EXERCISE BRIEF >> Quote all entries in full, exactly.

RECORDS SUPPLIED >>
------------------------------------------------------------------------
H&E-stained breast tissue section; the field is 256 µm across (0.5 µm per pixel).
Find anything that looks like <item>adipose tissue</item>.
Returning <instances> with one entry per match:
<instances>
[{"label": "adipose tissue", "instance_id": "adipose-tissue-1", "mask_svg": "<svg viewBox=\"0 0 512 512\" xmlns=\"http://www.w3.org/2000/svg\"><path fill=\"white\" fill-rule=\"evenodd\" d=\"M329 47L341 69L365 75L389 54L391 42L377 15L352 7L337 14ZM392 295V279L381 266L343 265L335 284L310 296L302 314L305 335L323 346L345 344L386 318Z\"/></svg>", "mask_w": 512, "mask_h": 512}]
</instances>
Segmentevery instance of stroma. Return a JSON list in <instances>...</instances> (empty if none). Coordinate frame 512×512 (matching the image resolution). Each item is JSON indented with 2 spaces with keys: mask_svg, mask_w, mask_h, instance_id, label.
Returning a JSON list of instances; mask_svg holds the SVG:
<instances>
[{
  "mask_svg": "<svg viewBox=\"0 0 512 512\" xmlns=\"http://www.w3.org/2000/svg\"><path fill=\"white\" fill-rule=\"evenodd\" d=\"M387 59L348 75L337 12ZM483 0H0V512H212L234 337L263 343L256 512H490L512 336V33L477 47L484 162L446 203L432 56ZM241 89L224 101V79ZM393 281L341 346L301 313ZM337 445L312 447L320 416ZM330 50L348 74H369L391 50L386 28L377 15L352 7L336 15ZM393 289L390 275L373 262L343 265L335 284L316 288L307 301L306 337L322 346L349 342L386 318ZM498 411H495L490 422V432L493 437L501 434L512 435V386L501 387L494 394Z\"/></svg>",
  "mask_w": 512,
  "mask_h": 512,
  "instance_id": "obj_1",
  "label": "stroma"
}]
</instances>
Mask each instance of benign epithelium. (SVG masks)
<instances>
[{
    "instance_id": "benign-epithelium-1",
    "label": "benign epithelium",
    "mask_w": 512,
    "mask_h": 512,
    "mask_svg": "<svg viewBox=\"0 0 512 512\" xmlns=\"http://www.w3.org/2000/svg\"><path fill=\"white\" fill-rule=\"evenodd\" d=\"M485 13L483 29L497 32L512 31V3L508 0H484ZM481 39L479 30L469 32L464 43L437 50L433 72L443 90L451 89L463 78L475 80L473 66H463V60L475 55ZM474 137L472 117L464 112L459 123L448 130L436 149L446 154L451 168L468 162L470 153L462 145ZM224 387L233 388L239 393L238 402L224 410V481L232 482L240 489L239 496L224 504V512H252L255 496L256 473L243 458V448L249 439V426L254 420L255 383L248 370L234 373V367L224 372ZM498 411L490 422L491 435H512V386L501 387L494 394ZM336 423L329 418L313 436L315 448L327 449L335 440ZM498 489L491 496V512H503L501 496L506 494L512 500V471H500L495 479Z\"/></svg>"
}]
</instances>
------------------------------------------------------------------------
RESPONSE BELOW >>
H&E-stained breast tissue section; the field is 256 µm across (0.5 µm per pixel).
Find anything that looks like <item>adipose tissue</item>.
Returning <instances> with one entry per match:
<instances>
[{"label": "adipose tissue", "instance_id": "adipose-tissue-1", "mask_svg": "<svg viewBox=\"0 0 512 512\" xmlns=\"http://www.w3.org/2000/svg\"><path fill=\"white\" fill-rule=\"evenodd\" d=\"M329 47L341 69L365 75L389 54L391 42L377 15L352 7L337 14ZM392 295V279L381 266L343 265L335 284L310 296L302 314L305 335L323 346L345 344L386 318Z\"/></svg>", "mask_w": 512, "mask_h": 512}]
</instances>
Segmentevery instance of stroma. Return a JSON list in <instances>...</instances> (empty if none). Coordinate frame 512×512 (matching the image resolution). Each item is JSON indented with 2 spaces with keys: mask_svg, mask_w, mask_h, instance_id, label.
Returning a JSON list of instances; mask_svg holds the SVG:
<instances>
[{
  "mask_svg": "<svg viewBox=\"0 0 512 512\" xmlns=\"http://www.w3.org/2000/svg\"><path fill=\"white\" fill-rule=\"evenodd\" d=\"M387 59L348 75L337 12ZM483 0H0V512H212L234 337L263 343L256 512H490L512 336V33L477 47L484 162L446 203L432 56ZM241 89L224 101V79ZM393 281L341 346L301 313ZM337 445L312 447L320 416ZM330 50L348 74H369L391 50L386 28L377 15L352 7L336 15ZM393 289L390 275L373 262L343 265L335 284L316 288L307 301L306 337L322 346L349 342L386 318ZM498 411H495L490 422V432L493 437L501 434L512 435V386L501 387L494 394Z\"/></svg>",
  "mask_w": 512,
  "mask_h": 512,
  "instance_id": "obj_1",
  "label": "stroma"
}]
</instances>
Mask each instance of benign epithelium. (SVG masks)
<instances>
[{
    "instance_id": "benign-epithelium-1",
    "label": "benign epithelium",
    "mask_w": 512,
    "mask_h": 512,
    "mask_svg": "<svg viewBox=\"0 0 512 512\" xmlns=\"http://www.w3.org/2000/svg\"><path fill=\"white\" fill-rule=\"evenodd\" d=\"M485 13L483 29L497 32L512 31V3L508 0H484ZM481 39L479 30L469 32L464 43L437 50L433 72L443 90L451 89L463 78L475 80L473 66H463V60L475 55ZM474 137L472 117L464 112L459 123L448 130L436 149L446 154L451 168L468 162L470 153L462 145ZM224 387L233 388L239 393L238 402L224 410V481L232 482L240 489L239 496L224 504V512H252L255 496L256 473L243 458V448L249 439V426L254 420L255 383L248 370L234 373V367L224 372ZM498 411L490 422L491 435H512V386L501 387L494 394ZM336 423L329 418L313 436L315 448L327 449L335 440ZM498 489L491 496V512H503L501 496L506 494L512 500V471H500L495 479Z\"/></svg>"
}]
</instances>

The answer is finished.